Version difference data
____

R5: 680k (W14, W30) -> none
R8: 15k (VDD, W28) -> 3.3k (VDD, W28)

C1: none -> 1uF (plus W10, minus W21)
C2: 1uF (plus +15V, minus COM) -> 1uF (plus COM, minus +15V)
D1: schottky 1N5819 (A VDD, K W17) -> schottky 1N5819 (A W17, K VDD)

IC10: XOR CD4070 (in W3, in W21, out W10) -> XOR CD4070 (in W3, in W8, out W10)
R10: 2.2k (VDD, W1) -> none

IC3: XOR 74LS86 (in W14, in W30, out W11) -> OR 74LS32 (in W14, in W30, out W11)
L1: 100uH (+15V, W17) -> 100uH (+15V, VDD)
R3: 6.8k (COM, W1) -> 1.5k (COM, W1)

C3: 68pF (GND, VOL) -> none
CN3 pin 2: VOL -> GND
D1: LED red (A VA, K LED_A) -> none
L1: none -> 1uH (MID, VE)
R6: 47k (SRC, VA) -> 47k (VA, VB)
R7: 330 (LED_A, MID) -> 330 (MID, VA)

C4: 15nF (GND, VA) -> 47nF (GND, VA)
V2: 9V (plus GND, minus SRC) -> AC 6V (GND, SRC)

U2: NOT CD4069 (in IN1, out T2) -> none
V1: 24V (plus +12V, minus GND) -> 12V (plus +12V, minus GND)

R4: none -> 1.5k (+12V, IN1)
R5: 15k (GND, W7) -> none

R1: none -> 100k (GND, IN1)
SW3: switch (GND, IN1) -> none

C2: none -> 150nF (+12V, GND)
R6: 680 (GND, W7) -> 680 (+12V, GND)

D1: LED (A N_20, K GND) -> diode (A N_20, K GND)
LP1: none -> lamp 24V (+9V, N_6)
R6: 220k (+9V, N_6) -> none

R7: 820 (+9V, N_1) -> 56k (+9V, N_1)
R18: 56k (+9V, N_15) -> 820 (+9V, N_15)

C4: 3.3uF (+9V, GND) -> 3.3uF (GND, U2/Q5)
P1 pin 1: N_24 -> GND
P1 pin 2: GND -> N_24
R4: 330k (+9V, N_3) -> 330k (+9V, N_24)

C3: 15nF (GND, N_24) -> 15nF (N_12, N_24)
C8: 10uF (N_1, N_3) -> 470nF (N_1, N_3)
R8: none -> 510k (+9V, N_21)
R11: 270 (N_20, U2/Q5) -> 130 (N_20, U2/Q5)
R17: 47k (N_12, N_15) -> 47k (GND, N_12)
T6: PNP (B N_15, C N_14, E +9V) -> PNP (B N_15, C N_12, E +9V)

____

Task statement ▸
Read through the records above and copy the lines that contain "minus".

Result of this task ▸
C1: none -> 1uF (plus W10, minus W21)
C2: 1uF (plus +15V, minus COM) -> 1uF (plus COM, minus +15V)
V2: 9V (plus GND, minus SRC) -> AC 6V (GND, SRC)
V1: 24V (plus +12V, minus GND) -> 12V (plus +12V, minus GND)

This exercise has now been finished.